━━ INPUT DATA
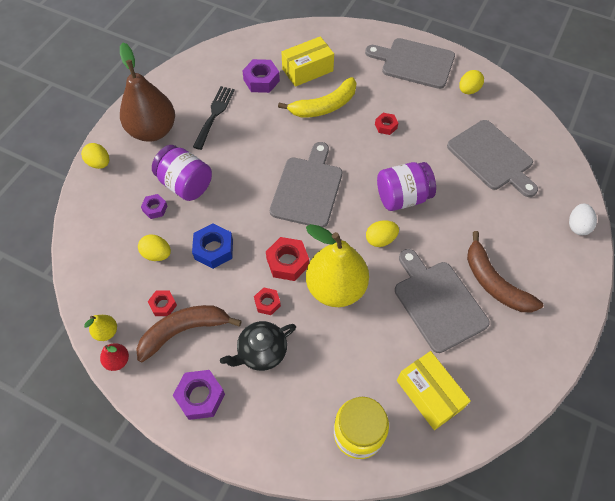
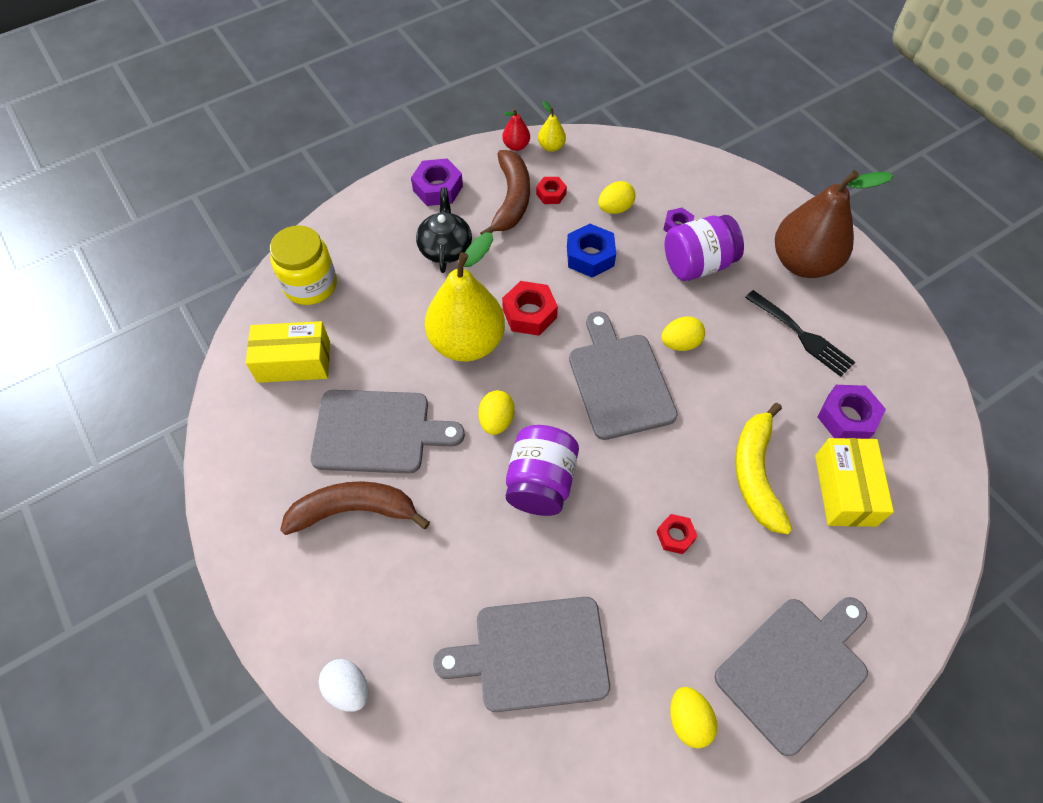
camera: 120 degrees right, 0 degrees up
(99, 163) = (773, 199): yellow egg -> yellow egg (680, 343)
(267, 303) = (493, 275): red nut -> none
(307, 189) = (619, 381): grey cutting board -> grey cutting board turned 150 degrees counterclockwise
━━━━
* ACTIVITY: A single number is the expected reply: the number of lines in the listing that contain the string "degrees".

* PROBLEM SOLUTION: 2